Extract all lines in the data that contain the word "degrees".
*** Opening EXCERPTED RECORDS ***
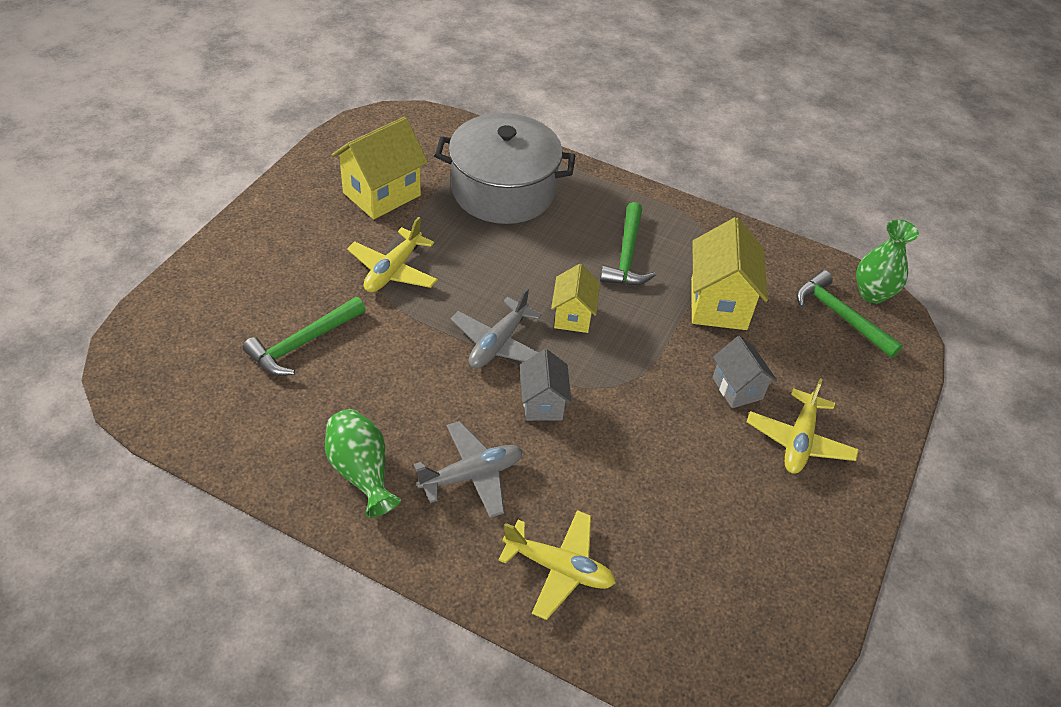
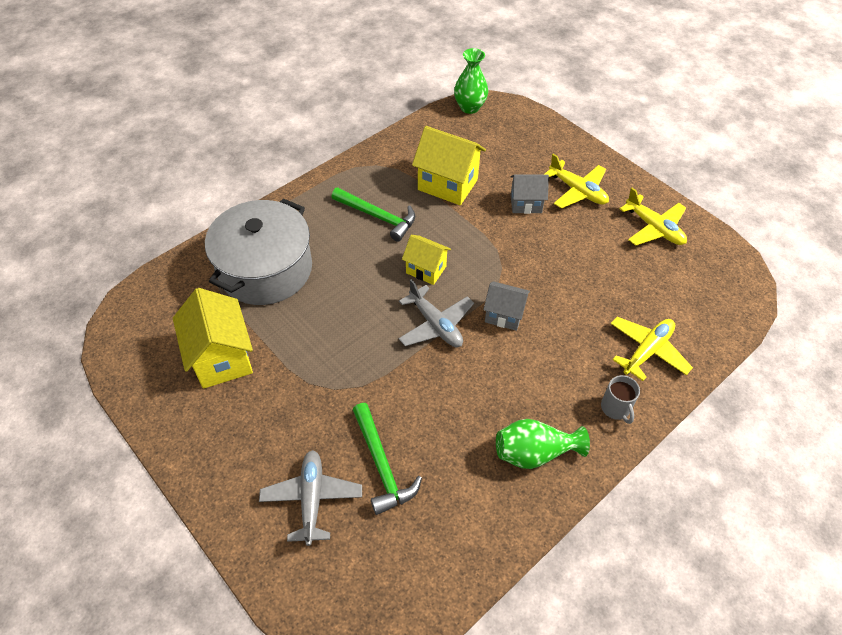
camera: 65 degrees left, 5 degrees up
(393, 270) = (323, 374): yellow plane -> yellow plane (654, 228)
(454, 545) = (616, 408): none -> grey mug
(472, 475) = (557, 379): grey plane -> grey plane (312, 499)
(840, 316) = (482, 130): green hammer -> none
*** Closing EXCERPTED RECORDS ***
*** Opening EXCERPTED RECORDS ***
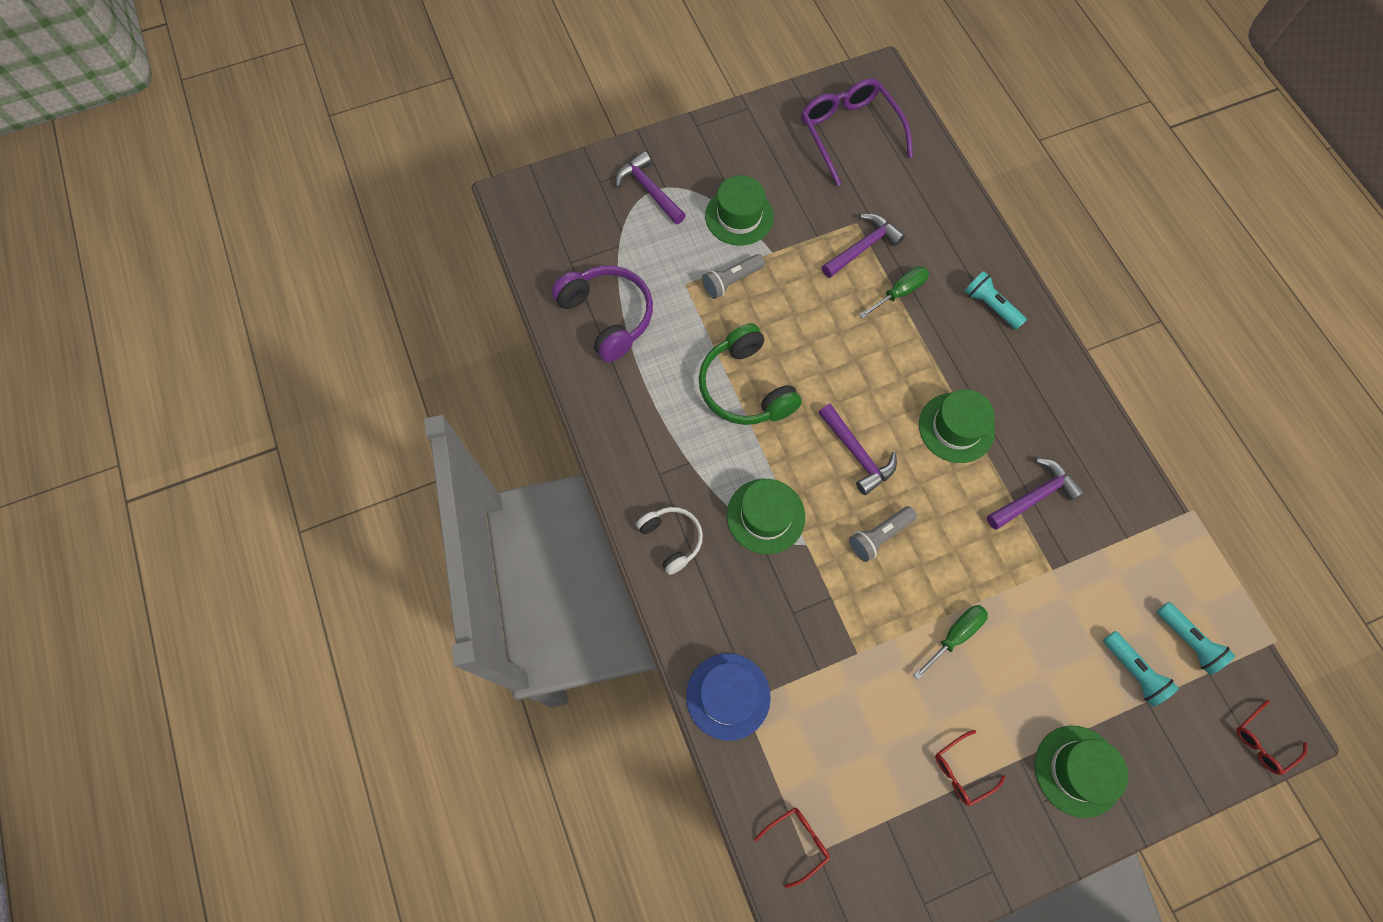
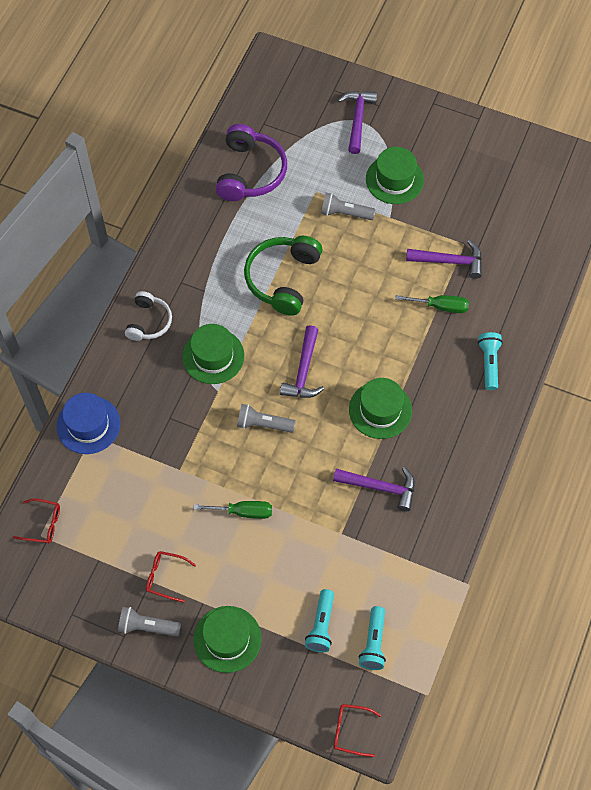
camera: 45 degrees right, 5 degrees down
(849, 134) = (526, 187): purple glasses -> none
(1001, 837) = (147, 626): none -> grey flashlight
*** Closing EXCERPTED RECORDS ***
**EXERCISE RESPONSE:**
camera: 65 degrees left, 5 degrees up
camera: 45 degrees right, 5 degrees down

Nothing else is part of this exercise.